- SOURCE DATA:
******
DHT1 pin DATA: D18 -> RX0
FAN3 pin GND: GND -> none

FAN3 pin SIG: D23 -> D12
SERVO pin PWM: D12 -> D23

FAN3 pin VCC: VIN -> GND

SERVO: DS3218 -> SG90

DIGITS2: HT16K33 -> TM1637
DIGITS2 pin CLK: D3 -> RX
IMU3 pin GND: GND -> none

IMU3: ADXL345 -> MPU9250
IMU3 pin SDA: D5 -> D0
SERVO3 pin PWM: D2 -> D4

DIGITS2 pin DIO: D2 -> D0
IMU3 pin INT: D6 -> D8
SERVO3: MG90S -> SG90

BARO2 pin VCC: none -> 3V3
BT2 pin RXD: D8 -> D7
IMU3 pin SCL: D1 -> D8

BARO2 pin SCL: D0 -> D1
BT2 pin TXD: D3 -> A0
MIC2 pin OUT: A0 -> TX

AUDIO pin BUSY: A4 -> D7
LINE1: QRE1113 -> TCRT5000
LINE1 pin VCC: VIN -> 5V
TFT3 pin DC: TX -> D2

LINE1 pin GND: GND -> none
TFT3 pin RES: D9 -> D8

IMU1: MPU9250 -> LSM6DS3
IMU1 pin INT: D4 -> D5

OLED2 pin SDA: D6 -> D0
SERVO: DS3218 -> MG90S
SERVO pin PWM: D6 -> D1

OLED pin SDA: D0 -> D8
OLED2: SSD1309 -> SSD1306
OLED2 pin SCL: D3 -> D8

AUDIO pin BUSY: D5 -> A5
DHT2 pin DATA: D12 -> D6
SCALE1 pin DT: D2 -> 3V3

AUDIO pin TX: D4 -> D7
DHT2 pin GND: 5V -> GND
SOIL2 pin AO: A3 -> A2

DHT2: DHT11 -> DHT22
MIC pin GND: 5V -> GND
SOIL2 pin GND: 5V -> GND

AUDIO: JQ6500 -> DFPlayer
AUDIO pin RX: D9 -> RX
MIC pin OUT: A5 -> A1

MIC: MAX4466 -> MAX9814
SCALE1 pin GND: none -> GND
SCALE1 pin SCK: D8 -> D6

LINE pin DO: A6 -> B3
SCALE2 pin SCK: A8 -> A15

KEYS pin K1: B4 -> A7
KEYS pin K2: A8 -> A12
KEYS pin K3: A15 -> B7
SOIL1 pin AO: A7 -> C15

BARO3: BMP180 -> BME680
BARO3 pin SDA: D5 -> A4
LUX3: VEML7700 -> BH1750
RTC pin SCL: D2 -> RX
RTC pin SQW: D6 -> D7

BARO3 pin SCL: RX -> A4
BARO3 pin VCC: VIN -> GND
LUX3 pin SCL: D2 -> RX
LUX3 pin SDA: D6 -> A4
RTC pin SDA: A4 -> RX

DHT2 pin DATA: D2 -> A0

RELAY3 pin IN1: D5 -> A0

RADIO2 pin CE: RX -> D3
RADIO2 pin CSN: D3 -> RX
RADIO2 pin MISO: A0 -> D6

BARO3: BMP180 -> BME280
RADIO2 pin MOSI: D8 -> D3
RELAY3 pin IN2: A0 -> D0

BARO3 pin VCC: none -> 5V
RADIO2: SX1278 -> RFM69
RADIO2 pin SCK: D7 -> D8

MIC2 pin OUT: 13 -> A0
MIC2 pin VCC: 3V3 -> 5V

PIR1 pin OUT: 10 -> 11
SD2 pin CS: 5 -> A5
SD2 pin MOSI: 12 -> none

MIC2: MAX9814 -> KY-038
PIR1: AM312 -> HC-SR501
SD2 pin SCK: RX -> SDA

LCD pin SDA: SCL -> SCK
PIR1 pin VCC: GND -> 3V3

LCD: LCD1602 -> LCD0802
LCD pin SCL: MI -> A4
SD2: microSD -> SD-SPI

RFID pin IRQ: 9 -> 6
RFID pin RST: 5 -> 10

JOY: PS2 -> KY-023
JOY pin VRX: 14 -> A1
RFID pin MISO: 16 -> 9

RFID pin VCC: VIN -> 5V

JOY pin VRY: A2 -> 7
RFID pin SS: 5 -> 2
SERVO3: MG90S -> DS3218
******
Among the entries above, find the line with "RTC pin SQW: D6 -> D7" and the line with "BARO3: BMP180 -> BME280"; give again exactly these two lines and all lines between them.

RTC pin SQW: D6 -> D7

BARO3 pin SCL: RX -> A4
BARO3 pin VCC: VIN -> GND
LUX3 pin SCL: D2 -> RX
LUX3 pin SDA: D6 -> A4
RTC pin SDA: A4 -> RX

DHT2 pin DATA: D2 -> A0

RELAY3 pin IN1: D5 -> A0

RADIO2 pin CE: RX -> D3
RADIO2 pin CSN: D3 -> RX
RADIO2 pin MISO: A0 -> D6

BARO3: BMP180 -> BME280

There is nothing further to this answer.